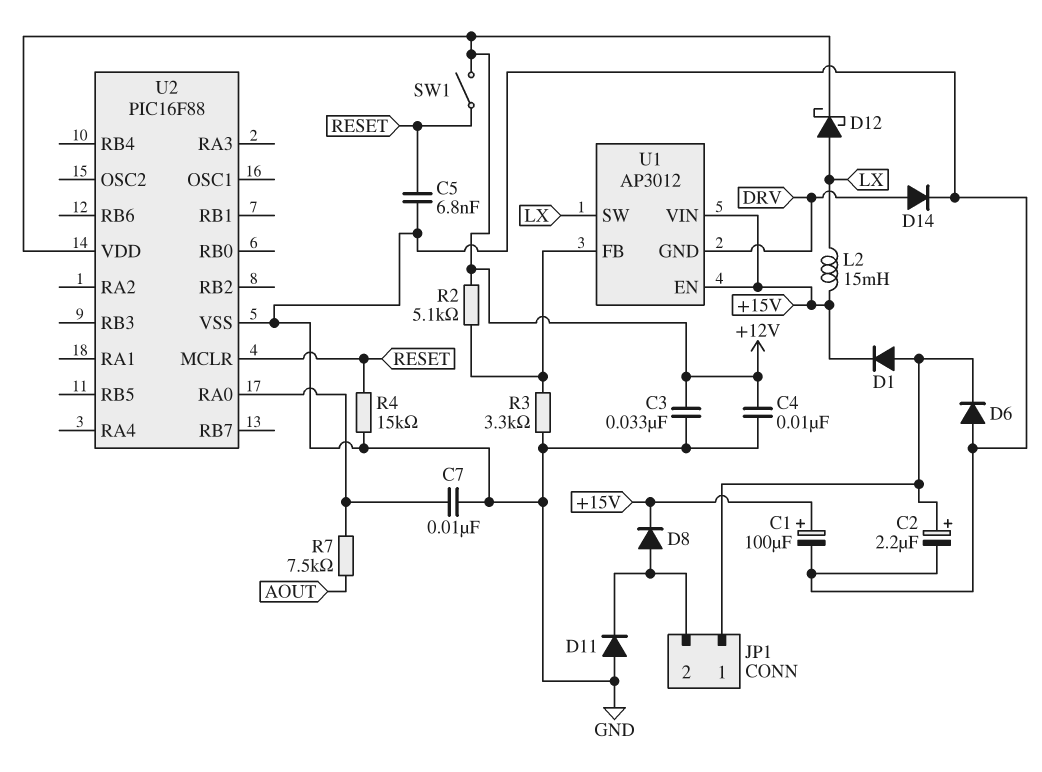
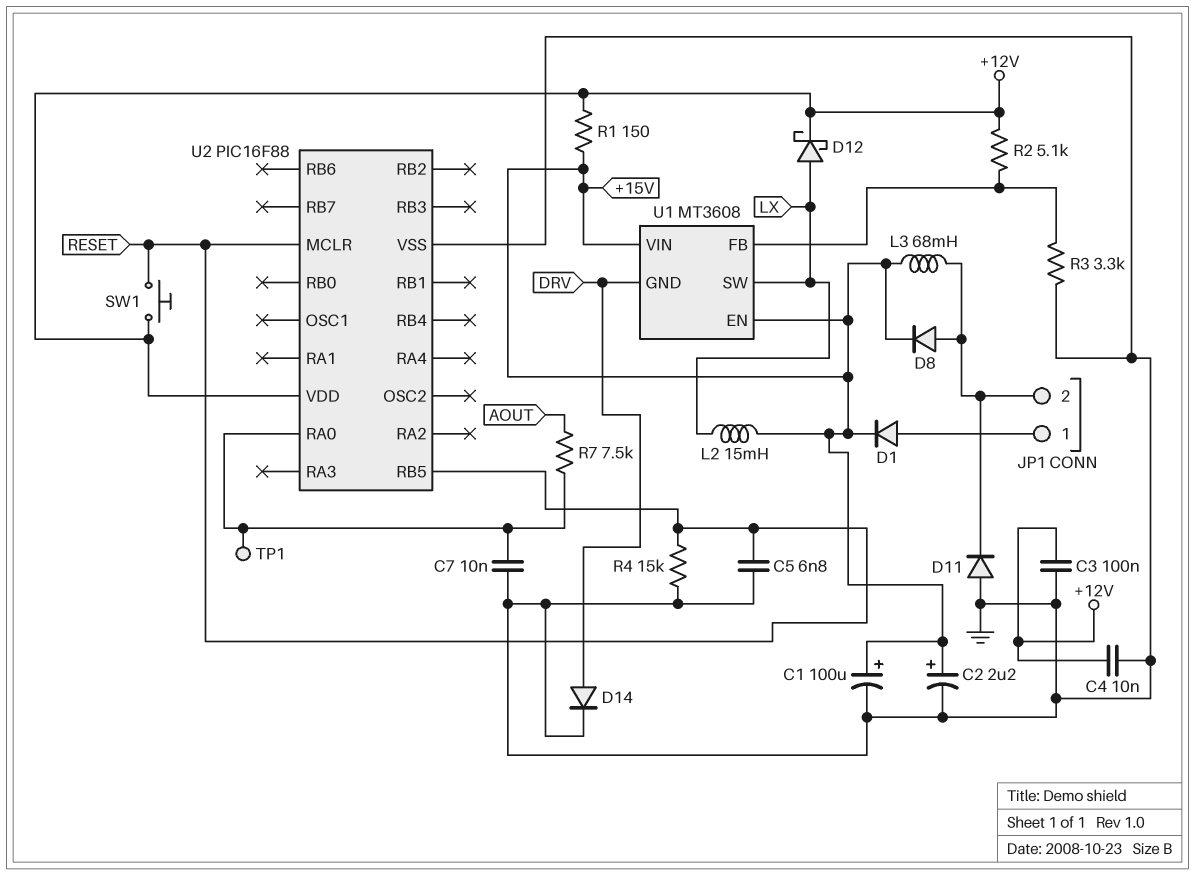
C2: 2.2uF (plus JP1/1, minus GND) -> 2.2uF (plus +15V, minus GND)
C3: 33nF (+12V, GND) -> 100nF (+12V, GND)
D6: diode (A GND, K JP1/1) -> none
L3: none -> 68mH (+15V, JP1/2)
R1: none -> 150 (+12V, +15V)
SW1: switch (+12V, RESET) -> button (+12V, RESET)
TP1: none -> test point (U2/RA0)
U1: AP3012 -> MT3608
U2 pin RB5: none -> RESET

| WHAT THIS TASK INVOLVES |
Wherever a line above contains the string "RESET", copy that line.

| SOLUTION |
SW1: switch (+12V, RESET) -> button (+12V, RESET)
U2 pin RB5: none -> RESET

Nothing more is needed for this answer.